Nothing but the lines from the one containing "(588, 487) = (496, 343): black" through the last line of the material should appear in the answer, transcribed exactly, pictures excluded.

◆ ◆ ◆

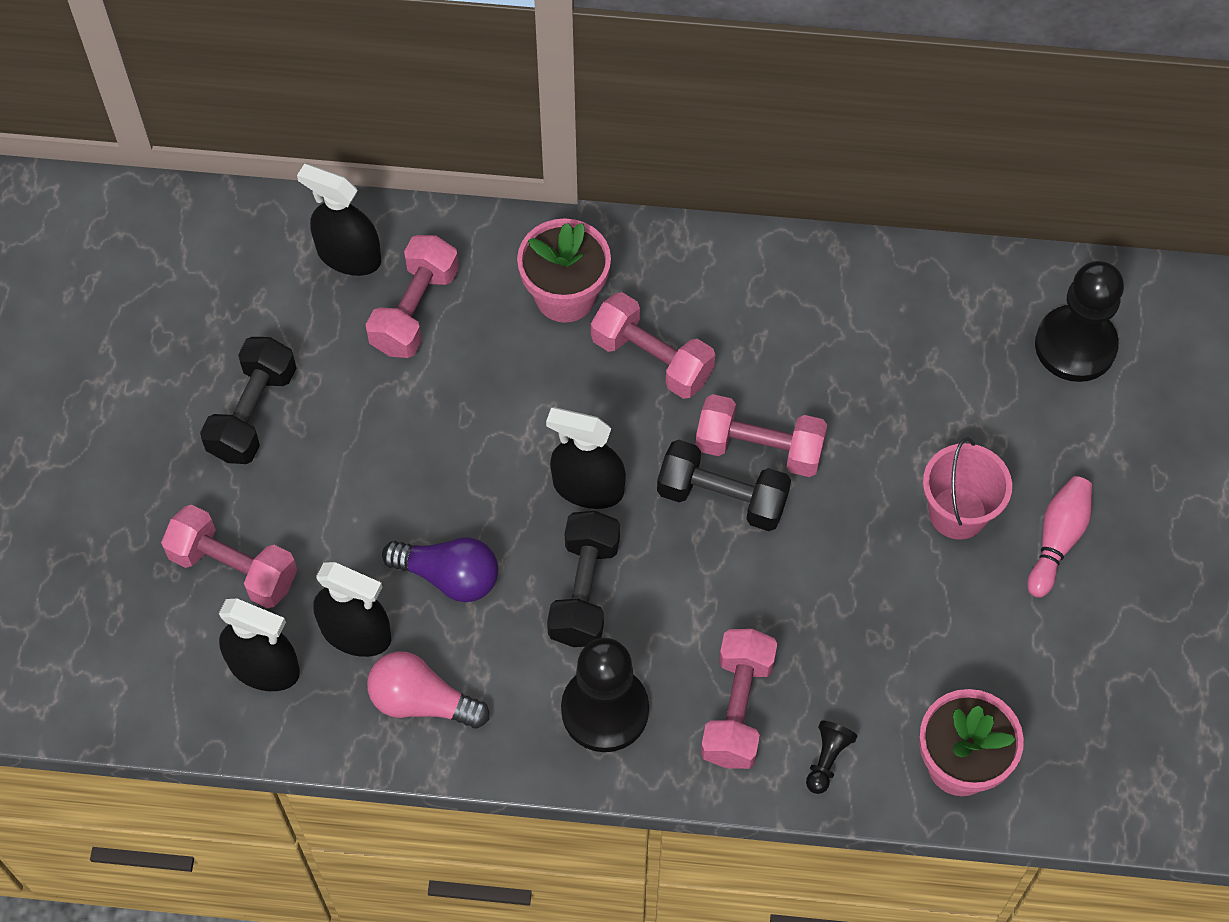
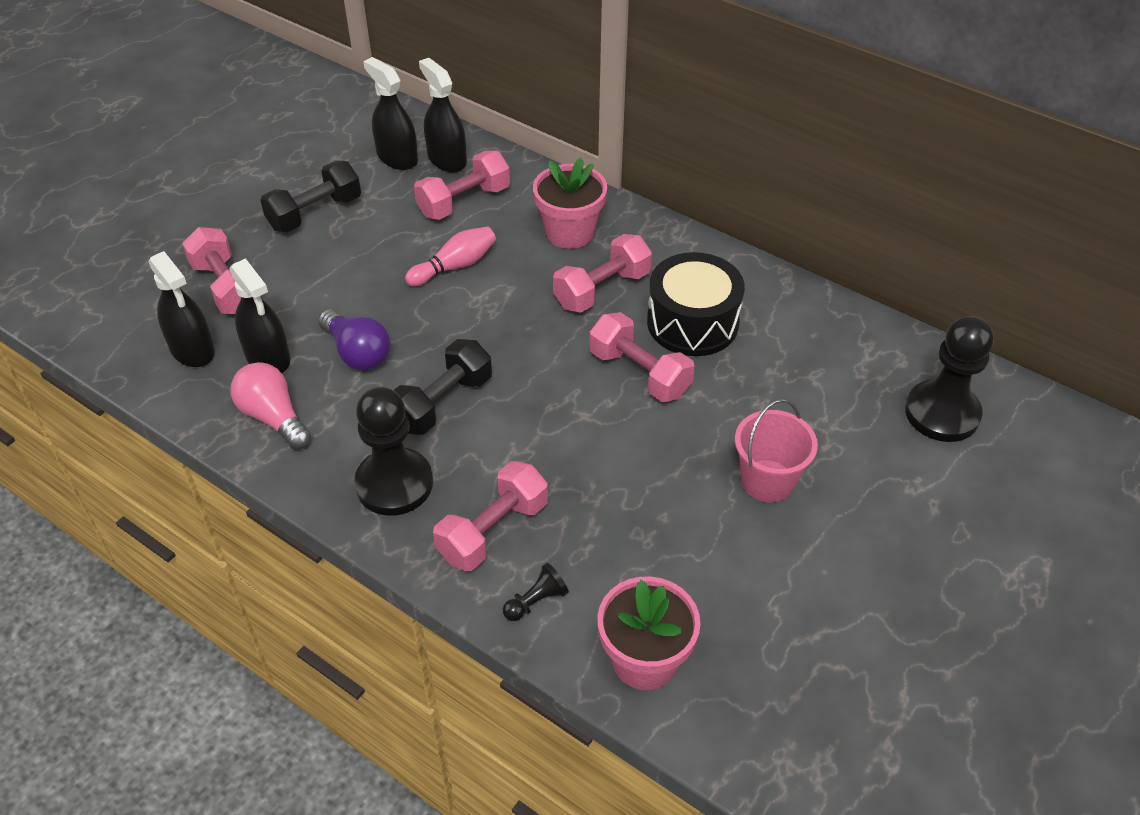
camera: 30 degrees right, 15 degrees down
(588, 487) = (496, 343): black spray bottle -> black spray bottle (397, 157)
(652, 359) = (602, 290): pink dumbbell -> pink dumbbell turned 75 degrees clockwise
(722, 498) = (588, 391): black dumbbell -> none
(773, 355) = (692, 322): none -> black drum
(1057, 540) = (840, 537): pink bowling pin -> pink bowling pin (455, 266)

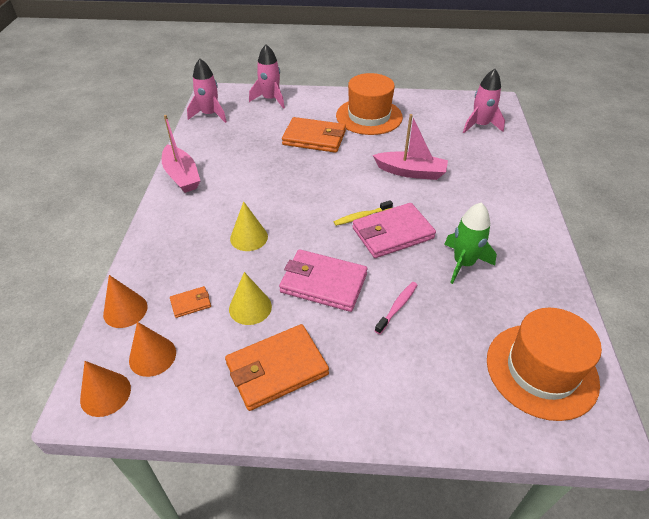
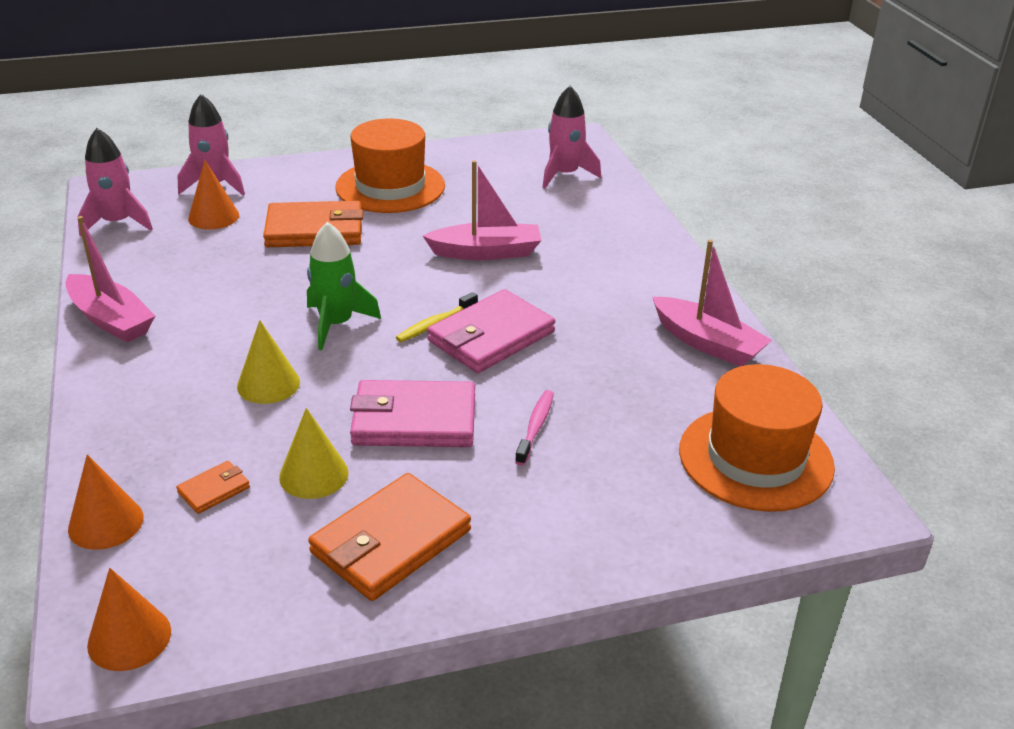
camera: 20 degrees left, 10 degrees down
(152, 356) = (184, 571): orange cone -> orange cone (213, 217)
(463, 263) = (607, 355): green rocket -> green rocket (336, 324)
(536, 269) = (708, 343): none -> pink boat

◆ ◆ ◆

*ANSWER*:
(588, 487) = (496, 343): black spray bottle -> black spray bottle (397, 157)
(652, 359) = (602, 290): pink dumbbell -> pink dumbbell turned 75 degrees clockwise
(722, 498) = (588, 391): black dumbbell -> none
(773, 355) = (692, 322): none -> black drum
(1057, 540) = (840, 537): pink bowling pin -> pink bowling pin (455, 266)

camera: 20 degrees left, 10 degrees down
(152, 356) = (184, 571): orange cone -> orange cone (213, 217)
(463, 263) = (607, 355): green rocket -> green rocket (336, 324)
(536, 269) = (708, 343): none -> pink boat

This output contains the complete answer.